• _Exercise instructions_
Repeat word for word everything from the line containing "red brick I6 level 1 -> red brick G3 level 1" to the end of the listing, first and last lines included, and only that.

++++++

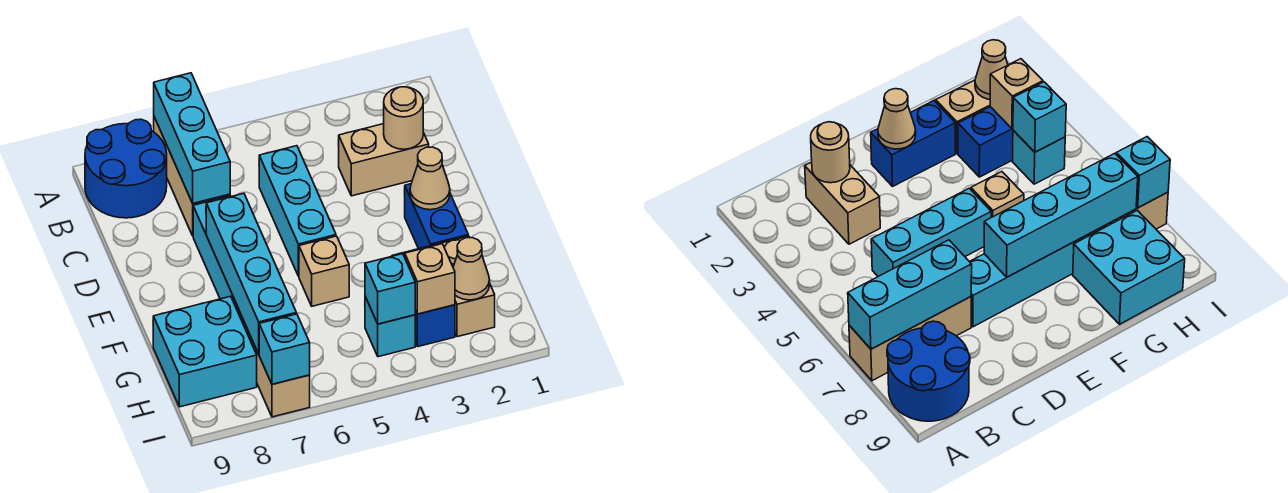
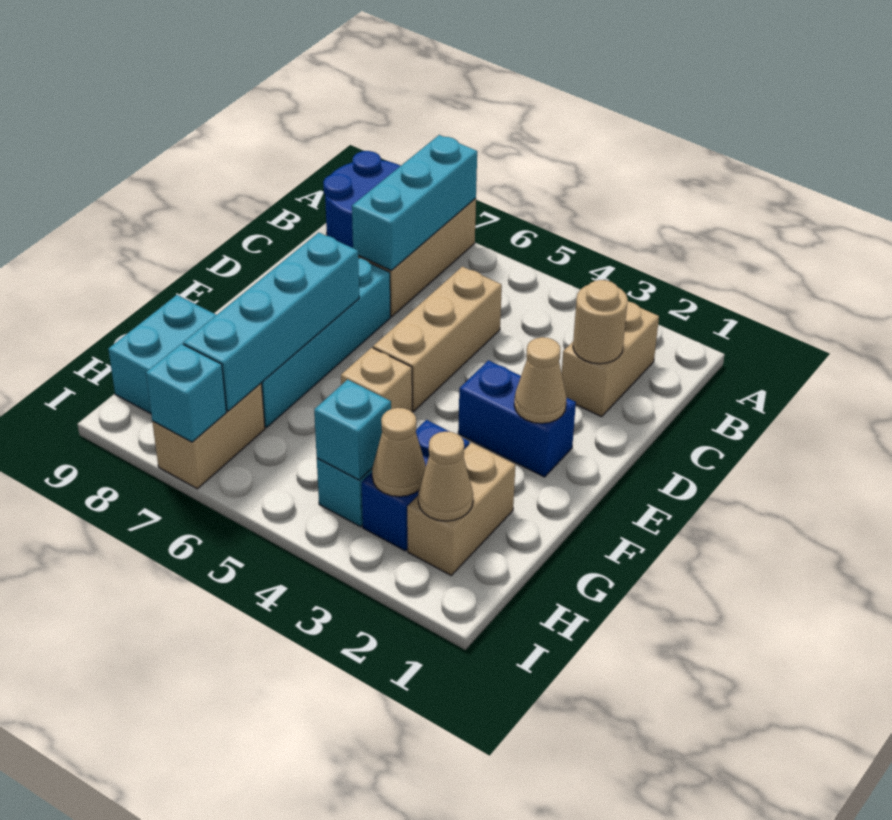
tan brick C2:C3 level 1 -> tan brick B2:C2 level 1
cyan brick C5:E5 level 1 -> tan brick C5:E5 level 1
blue brick E2:F2 level 1 -> blue brick E2:E3 level 1
tan brick H3 level 2 -> tan cone H3 level 2

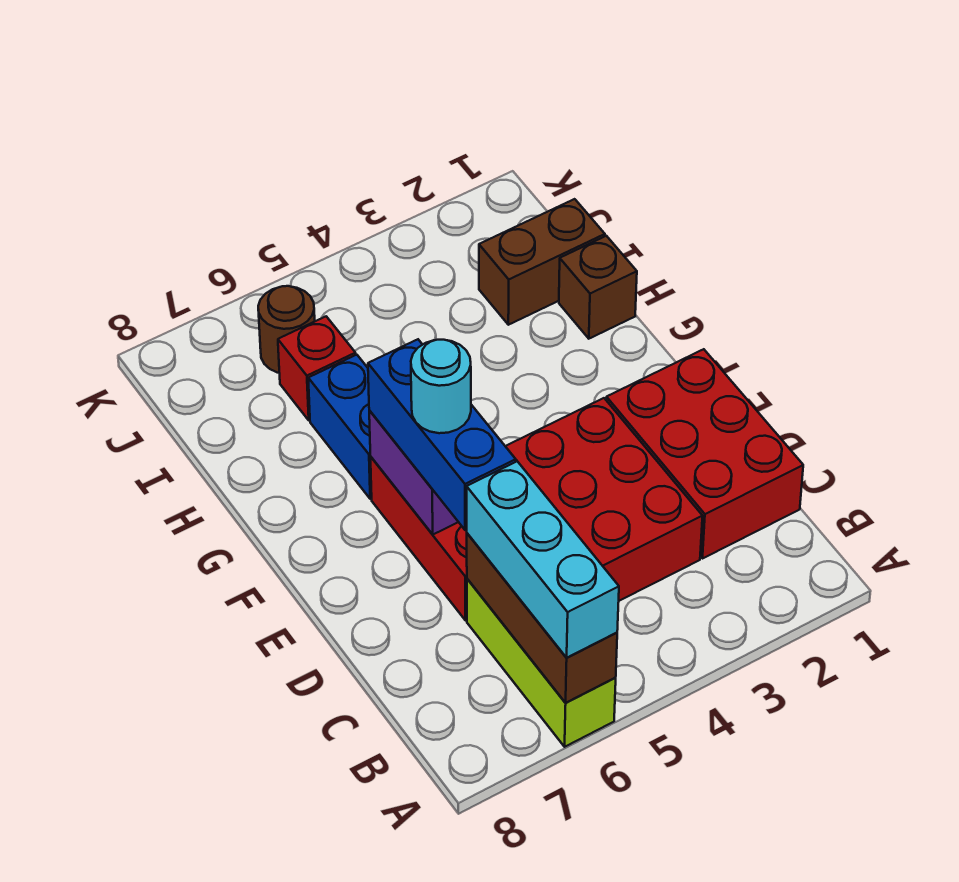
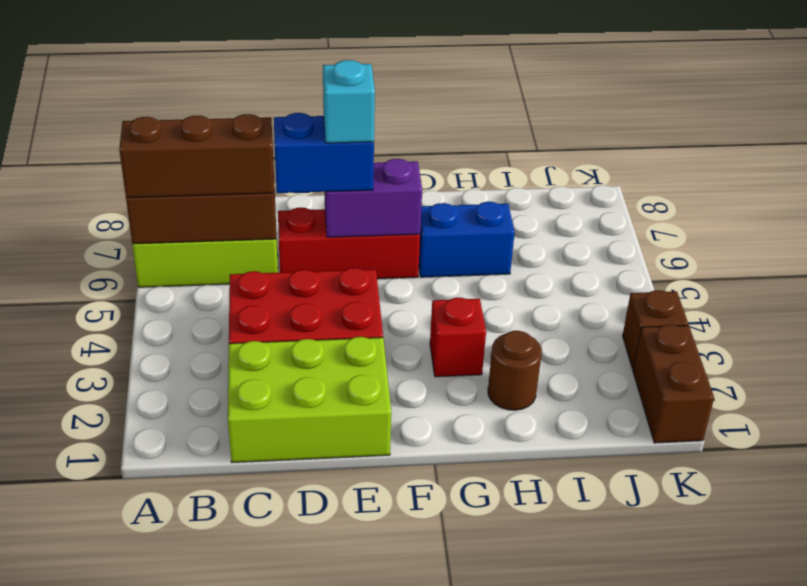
cyan brick A6:C6 level 3 -> brown brick A6:C6 level 3
red brick C1:E2 level 1 -> lime brick C1:E2 level 1
blue brick D6:F6 level 3 -> blue brick D6:E6 level 3
cyan round brick E6 level 4 -> cyan brick E6 level 4
brown brick H1 level 1 -> brown brick K3 level 1
brown brick I1:I2 level 1 -> brown brick K1:K2 level 1
red brick I6 level 1 -> red brick G3 level 1
brown round brick J6 level 1 -> brown round brick H2 level 1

++++++

• _Solution to this problem_
red brick I6 level 1 -> red brick G3 level 1
brown round brick J6 level 1 -> brown round brick H2 level 1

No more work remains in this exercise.